__Object state change records__.
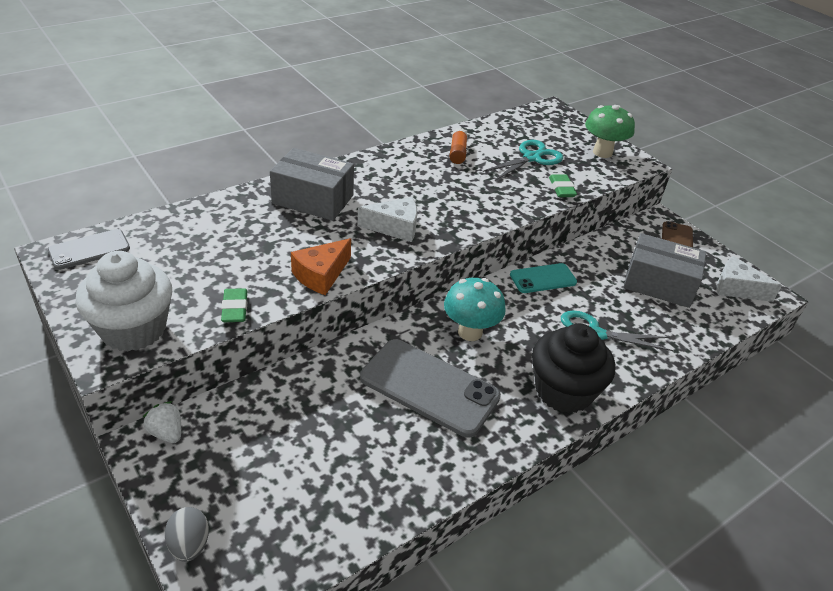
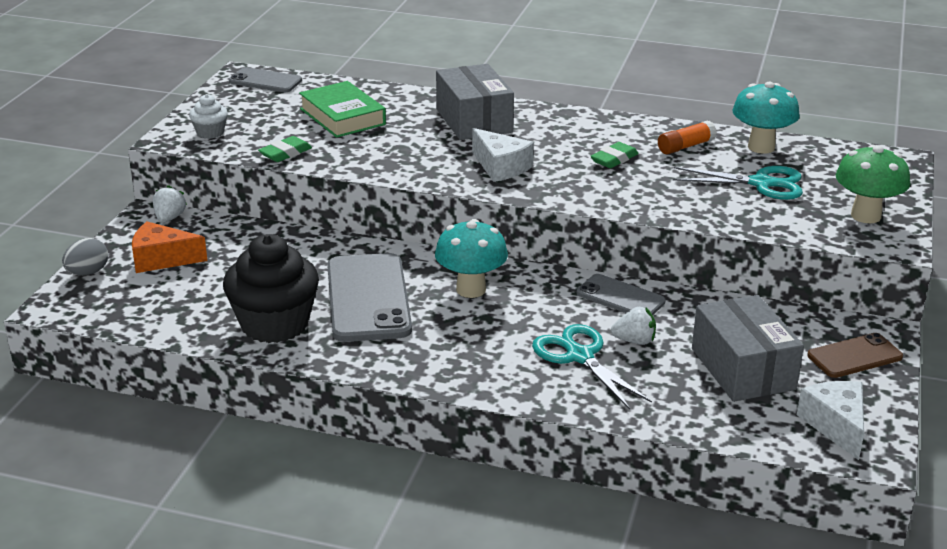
camera: 55 degrees right, 10 degrees down
white cupcake [75,251,172,351] -> white cupcake [189,94,228,139], size x0.47
orange cheese [291,238,351,295] -> orange cheese moved to [132,222,207,273]
turquoise phone [510,263,577,293] -> grey phone [577,274,666,315]
black cupcake [532,324,615,414] -> black cupcake moved to [223,234,319,343]
green eraser [549,174,577,197] -> green eraser moved to [591,142,639,168]
none -> green book [299,81,386,138]
none -> white strawberry [611,307,656,345]
none -> turquoise mushroom [733,82,800,154]

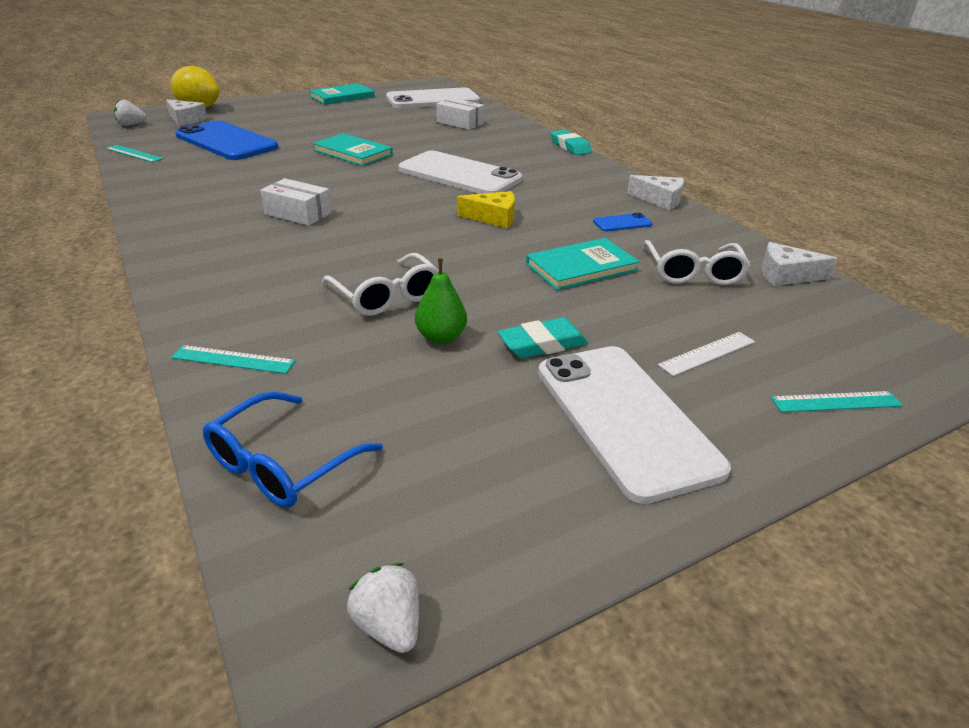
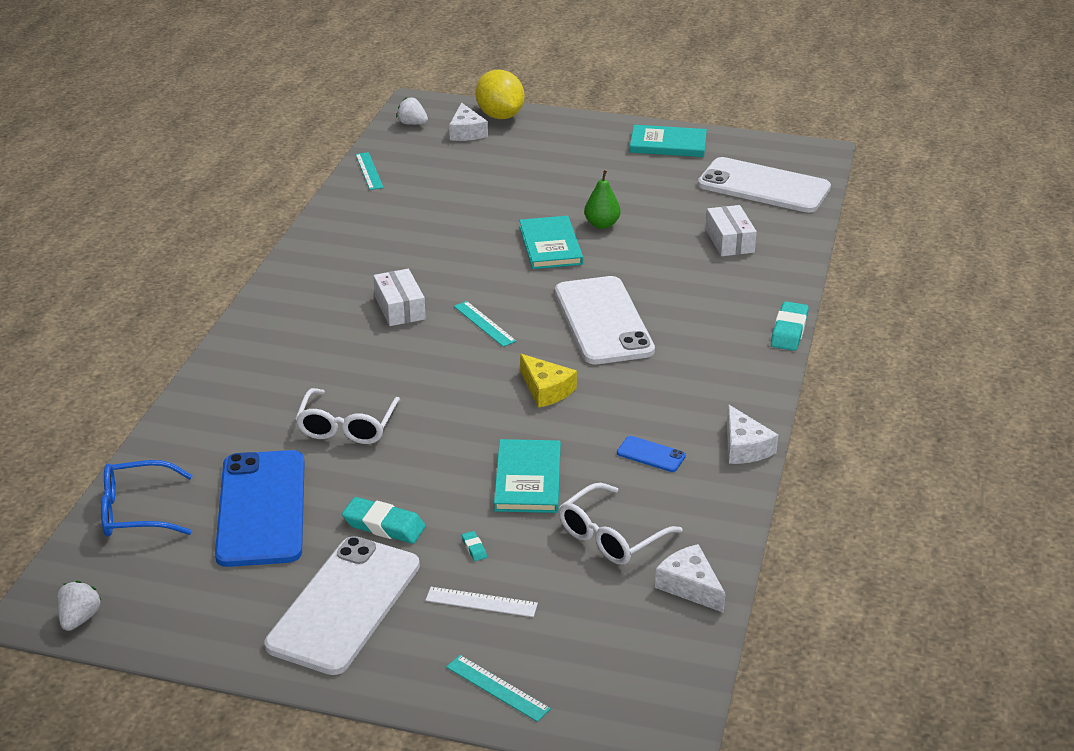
camera: 45 degrees right, 0 degrees up
turquoise ruler [171,345,295,374] -> turquoise ruler moved to [454,301,516,347]
blue phone [175,120,278,160] -> blue phone moved to [215,450,305,567]
green pear [415,258,467,344] -> green pear moved to [584,170,620,229]
turquoise book [526,238,640,290] -> turquoise book turned 75 degrees clockwise [494,439,561,513]
none -> turquoise eraser [462,531,487,561]

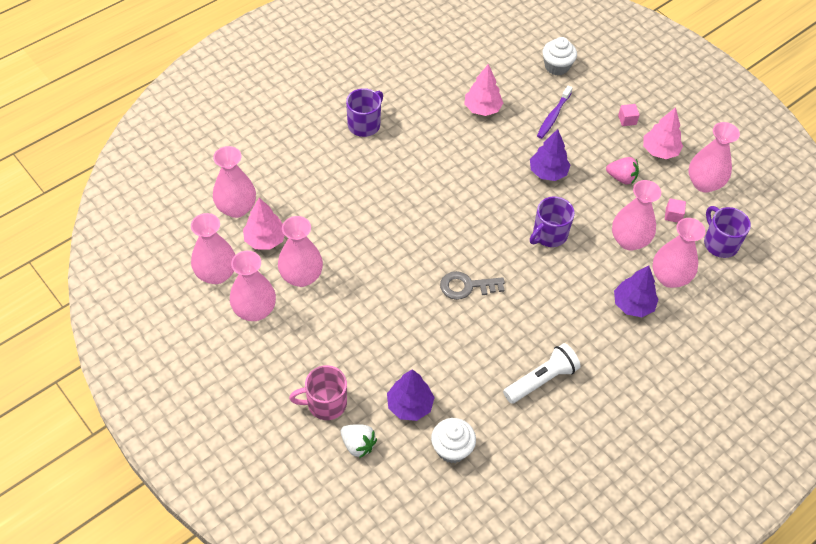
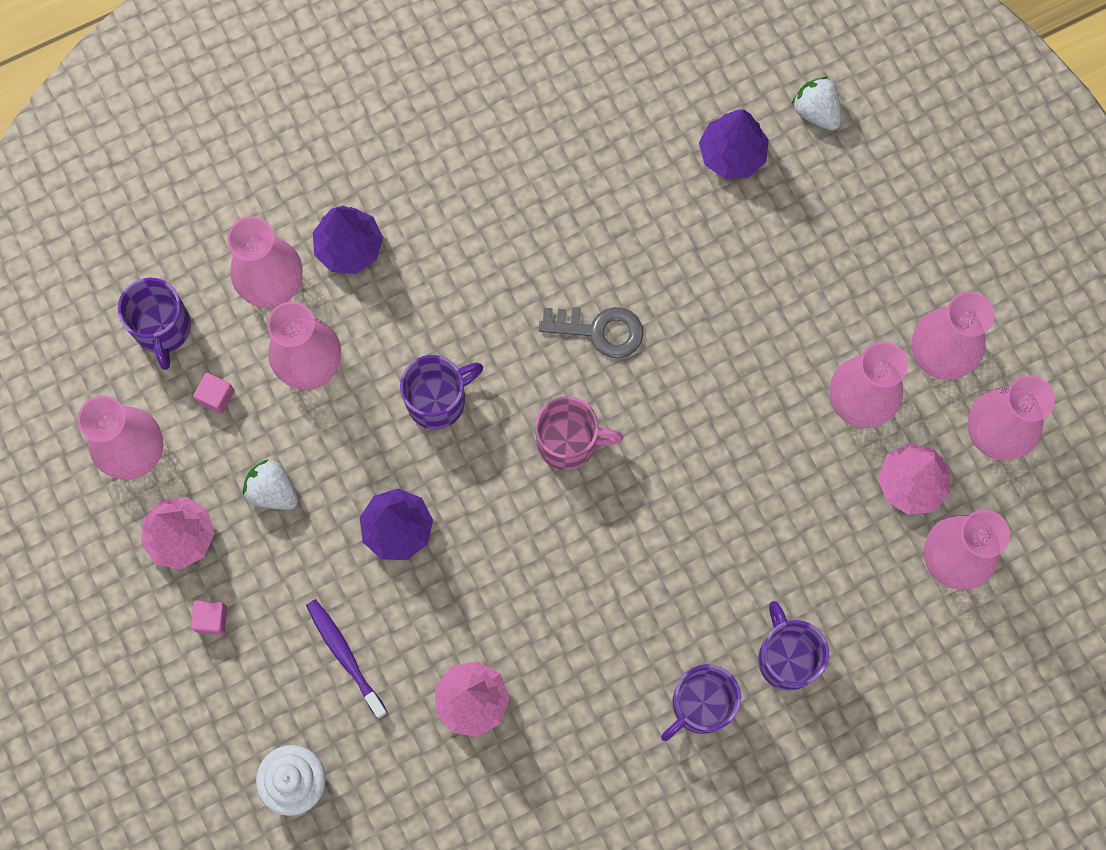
camera: 165 degrees left, 20 degrees up
pink mug [289,365,347,420] -> pink mug moved to [535,396,623,470]
white cupcake [431,418,476,463] -> none
white flashlight [503,343,581,404] -> none
purple toothbrush [537,85,573,139] -> purple toothbrush turned 75 degrees counterclockwise [306,599,388,719]
pink strawberry [606,157,639,184] -> white strawberry [243,460,299,510]
none -> purple mug [758,601,829,691]

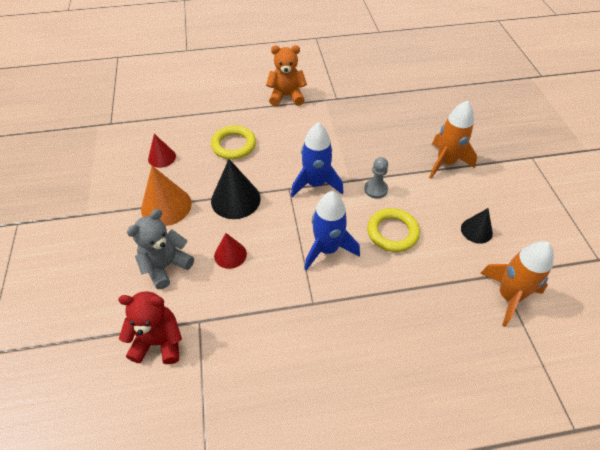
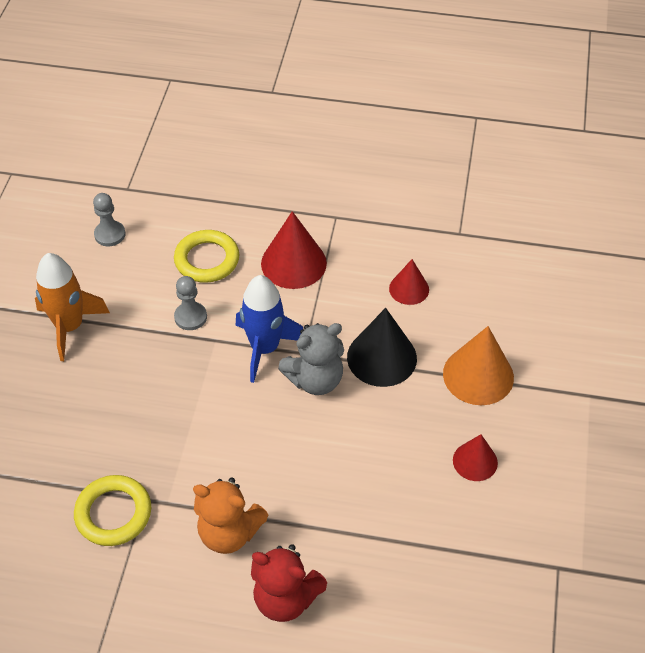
camera: 160 degrees left, 0 degrees up
red teddy bear [118,291,182,364] -> red teddy bear moved to [251,544,327,622]
grey teddy bear [127,209,194,289] -> grey teddy bear moved to [278,323,344,395]
yellow ring [211,125,256,159] -> yellow ring moved to [74,475,151,546]
blue rocket [304,191,360,271] -> red cone [261,211,327,289]
black cone [461,208,493,244] -> grey pawn [93,193,125,246]
orange rocket [480,241,554,327] -> none

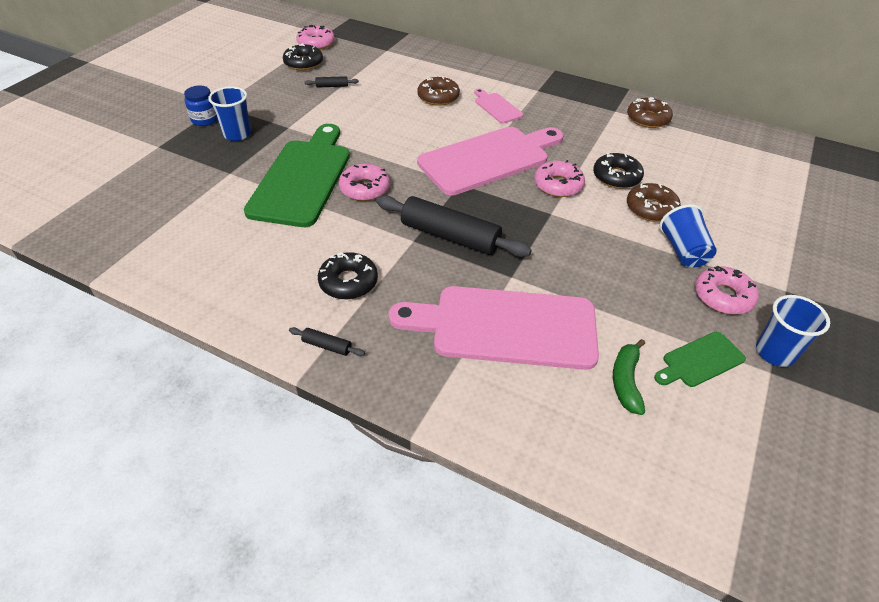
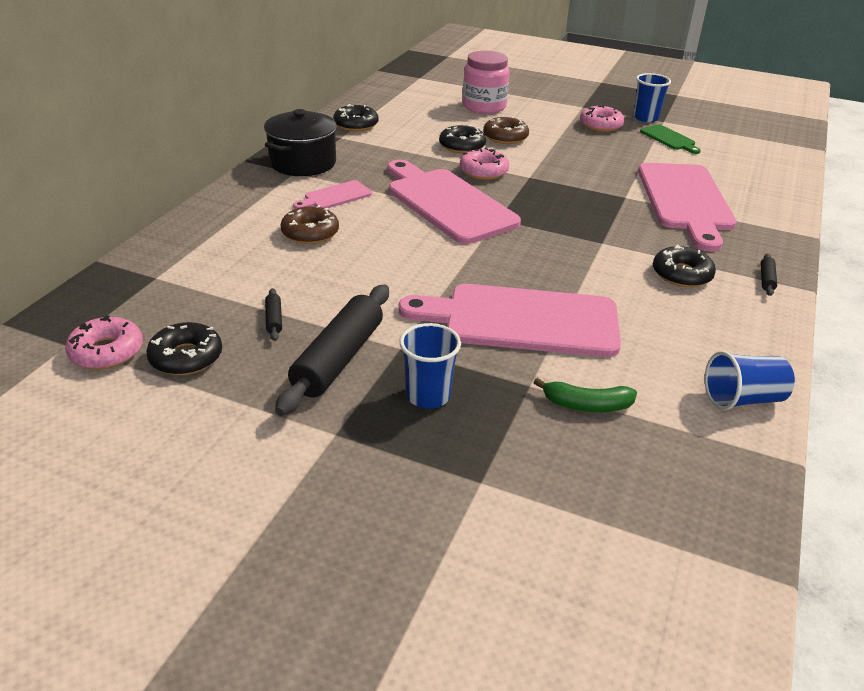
camera: 95 degrees left, 10 degrees down
blue jar [184,85,218,126] -> none
green cutting board [244,124,350,227] -> pink cutting board [399,284,621,357]
pink donut [339,164,390,201] -> none
black rolling pin [376,195,532,257] -> black rolling pin moved to [275,285,389,416]
green banana [613,339,645,415] -> green banana moved to [533,378,637,412]
brown donut [627,97,673,128] -> black donut [333,104,379,131]
blue cup [659,204,717,268] -> blue cup moved to [705,351,795,410]
none -> black pot [264,109,337,176]
none -> pink jar [462,51,510,114]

__WORK INSTRUCTION__.
Copy every line of the data exactly as written, excluding the pictures.

__ANSWER__.
camera: 55 degrees right, 10 degrees down
white cupcake [75,251,172,351] -> white cupcake [189,94,228,139], size x0.47
orange cheese [291,238,351,295] -> orange cheese moved to [132,222,207,273]
turquoise phone [510,263,577,293] -> grey phone [577,274,666,315]
black cupcake [532,324,615,414] -> black cupcake moved to [223,234,319,343]
green eraser [549,174,577,197] -> green eraser moved to [591,142,639,168]
none -> green book [299,81,386,138]
none -> white strawberry [611,307,656,345]
none -> turquoise mushroom [733,82,800,154]

camera: 45 degrees right, 0 degrees up
turquoise ruler [171,345,295,374] -> turquoise ruler moved to [454,301,516,347]
blue phone [175,120,278,160] -> blue phone moved to [215,450,305,567]
green pear [415,258,467,344] -> green pear moved to [584,170,620,229]
turquoise book [526,238,640,290] -> turquoise book turned 75 degrees clockwise [494,439,561,513]
none -> turquoise eraser [462,531,487,561]

camera: 165 degrees left, 20 degrees up
pink mug [289,365,347,420] -> pink mug moved to [535,396,623,470]
white cupcake [431,418,476,463] -> none
white flashlight [503,343,581,404] -> none
purple toothbrush [537,85,573,139] -> purple toothbrush turned 75 degrees counterclockwise [306,599,388,719]
pink strawberry [606,157,639,184] -> white strawberry [243,460,299,510]
none -> purple mug [758,601,829,691]

camera: 160 degrees left, 0 degrees up
red teddy bear [118,291,182,364] -> red teddy bear moved to [251,544,327,622]
grey teddy bear [127,209,194,289] -> grey teddy bear moved to [278,323,344,395]
yellow ring [211,125,256,159] -> yellow ring moved to [74,475,151,546]
blue rocket [304,191,360,271] -> red cone [261,211,327,289]
black cone [461,208,493,244] -> grey pawn [93,193,125,246]
orange rocket [480,241,554,327] -> none

camera: 95 degrees left, 10 degrees down
blue jar [184,85,218,126] -> none
green cutting board [244,124,350,227] -> pink cutting board [399,284,621,357]
pink donut [339,164,390,201] -> none
black rolling pin [376,195,532,257] -> black rolling pin moved to [275,285,389,416]
green banana [613,339,645,415] -> green banana moved to [533,378,637,412]
brown donut [627,97,673,128] -> black donut [333,104,379,131]
blue cup [659,204,717,268] -> blue cup moved to [705,351,795,410]
none -> black pot [264,109,337,176]
none -> pink jar [462,51,510,114]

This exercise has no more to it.